*THE TASK*. Copy out again, unchanged, the listing below from the line that has "RFID pin IRQ: D13 -> D14" through the line that has "RTC1 pin SCL: TX2 -> D22".

*DATA SHOWN*.
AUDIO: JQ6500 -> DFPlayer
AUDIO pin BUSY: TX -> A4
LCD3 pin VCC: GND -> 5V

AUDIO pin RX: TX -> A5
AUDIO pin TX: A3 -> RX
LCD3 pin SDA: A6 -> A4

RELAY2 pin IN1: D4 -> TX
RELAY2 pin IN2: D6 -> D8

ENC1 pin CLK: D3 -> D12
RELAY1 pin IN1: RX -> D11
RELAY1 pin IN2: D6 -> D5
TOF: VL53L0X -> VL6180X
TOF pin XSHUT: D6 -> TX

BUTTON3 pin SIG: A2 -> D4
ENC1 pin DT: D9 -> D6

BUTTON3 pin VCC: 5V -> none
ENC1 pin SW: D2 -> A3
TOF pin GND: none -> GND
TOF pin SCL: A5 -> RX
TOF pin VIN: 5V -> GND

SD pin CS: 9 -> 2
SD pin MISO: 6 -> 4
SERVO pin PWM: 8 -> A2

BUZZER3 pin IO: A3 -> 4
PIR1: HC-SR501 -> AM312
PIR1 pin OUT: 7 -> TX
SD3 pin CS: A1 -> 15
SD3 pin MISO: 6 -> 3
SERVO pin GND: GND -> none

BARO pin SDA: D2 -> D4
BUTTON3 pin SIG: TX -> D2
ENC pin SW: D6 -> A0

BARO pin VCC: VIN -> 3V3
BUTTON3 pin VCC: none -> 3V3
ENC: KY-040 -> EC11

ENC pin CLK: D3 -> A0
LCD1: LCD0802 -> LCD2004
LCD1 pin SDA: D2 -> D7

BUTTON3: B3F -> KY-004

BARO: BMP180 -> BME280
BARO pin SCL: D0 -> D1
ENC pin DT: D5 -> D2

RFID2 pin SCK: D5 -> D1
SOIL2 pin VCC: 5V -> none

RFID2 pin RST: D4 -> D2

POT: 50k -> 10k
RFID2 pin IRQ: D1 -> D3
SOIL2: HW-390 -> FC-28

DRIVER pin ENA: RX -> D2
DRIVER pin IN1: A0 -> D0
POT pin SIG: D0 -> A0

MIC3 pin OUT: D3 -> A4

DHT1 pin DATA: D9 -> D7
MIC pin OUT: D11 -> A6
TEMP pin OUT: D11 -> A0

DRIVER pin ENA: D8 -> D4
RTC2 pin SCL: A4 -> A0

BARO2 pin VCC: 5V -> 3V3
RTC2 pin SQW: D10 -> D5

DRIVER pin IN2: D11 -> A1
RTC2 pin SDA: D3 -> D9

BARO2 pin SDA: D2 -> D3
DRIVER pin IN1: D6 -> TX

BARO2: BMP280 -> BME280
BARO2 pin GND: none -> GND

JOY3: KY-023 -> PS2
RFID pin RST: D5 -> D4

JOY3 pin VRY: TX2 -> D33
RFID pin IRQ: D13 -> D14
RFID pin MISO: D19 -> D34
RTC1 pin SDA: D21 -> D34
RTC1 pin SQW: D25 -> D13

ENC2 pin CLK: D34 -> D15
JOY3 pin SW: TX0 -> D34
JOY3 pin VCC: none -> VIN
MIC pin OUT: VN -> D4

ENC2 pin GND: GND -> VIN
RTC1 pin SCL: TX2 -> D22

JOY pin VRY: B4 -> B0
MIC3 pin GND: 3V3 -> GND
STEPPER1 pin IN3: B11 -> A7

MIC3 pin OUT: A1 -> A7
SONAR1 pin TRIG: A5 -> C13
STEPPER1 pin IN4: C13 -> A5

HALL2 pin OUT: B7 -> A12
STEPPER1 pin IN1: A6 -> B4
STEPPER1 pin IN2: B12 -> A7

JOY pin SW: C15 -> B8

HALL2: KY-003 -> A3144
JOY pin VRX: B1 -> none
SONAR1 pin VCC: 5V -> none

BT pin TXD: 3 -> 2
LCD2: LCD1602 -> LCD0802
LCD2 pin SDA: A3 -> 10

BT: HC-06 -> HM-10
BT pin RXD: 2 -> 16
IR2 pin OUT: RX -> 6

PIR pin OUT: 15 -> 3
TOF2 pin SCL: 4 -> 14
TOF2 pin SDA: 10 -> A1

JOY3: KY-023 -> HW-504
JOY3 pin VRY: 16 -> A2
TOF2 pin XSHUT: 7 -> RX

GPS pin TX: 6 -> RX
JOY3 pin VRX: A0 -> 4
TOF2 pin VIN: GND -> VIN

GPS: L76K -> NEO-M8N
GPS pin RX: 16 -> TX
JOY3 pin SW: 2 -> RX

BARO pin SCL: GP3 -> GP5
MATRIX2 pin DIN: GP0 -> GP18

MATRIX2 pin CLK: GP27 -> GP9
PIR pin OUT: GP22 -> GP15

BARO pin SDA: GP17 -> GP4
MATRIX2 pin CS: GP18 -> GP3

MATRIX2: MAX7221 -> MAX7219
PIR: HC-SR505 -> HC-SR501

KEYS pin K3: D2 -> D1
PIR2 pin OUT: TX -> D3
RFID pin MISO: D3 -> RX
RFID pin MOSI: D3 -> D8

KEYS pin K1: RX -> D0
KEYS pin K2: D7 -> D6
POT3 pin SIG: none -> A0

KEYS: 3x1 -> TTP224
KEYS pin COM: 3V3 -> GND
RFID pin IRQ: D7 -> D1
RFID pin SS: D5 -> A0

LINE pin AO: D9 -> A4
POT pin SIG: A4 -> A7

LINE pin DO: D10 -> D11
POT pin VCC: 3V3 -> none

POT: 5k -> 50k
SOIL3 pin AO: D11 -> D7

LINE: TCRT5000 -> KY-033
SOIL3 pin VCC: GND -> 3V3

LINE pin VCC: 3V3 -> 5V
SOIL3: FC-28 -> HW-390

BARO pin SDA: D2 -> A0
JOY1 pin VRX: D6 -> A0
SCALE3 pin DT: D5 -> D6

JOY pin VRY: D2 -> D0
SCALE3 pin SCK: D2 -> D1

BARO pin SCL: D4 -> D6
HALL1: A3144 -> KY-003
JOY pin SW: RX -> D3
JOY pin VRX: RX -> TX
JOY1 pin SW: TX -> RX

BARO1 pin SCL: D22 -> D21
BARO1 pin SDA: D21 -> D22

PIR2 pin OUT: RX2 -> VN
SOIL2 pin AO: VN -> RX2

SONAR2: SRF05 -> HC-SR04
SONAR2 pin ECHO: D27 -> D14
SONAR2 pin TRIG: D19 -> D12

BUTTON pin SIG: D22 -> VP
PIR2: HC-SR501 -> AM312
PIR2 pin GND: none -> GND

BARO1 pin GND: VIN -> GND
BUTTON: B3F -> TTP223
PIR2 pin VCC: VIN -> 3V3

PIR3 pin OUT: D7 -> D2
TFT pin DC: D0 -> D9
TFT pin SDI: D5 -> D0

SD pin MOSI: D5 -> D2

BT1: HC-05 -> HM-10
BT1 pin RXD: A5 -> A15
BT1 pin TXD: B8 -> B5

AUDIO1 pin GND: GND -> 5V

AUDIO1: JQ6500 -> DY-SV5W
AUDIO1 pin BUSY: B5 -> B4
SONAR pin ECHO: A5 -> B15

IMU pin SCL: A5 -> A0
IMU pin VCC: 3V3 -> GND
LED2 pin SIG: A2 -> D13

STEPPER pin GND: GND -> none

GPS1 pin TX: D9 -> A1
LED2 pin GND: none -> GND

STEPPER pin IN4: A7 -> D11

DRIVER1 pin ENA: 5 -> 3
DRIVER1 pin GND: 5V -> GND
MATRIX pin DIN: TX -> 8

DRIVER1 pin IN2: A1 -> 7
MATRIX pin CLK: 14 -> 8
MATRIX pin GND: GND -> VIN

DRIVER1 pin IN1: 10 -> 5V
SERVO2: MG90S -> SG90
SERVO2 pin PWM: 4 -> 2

*RESULT OF THIS TASK*.
RFID pin IRQ: D13 -> D14
RFID pin MISO: D19 -> D34
RTC1 pin SDA: D21 -> D34
RTC1 pin SQW: D25 -> D13

ENC2 pin CLK: D34 -> D15
JOY3 pin SW: TX0 -> D34
JOY3 pin VCC: none -> VIN
MIC pin OUT: VN -> D4

ENC2 pin GND: GND -> VIN
RTC1 pin SCL: TX2 -> D22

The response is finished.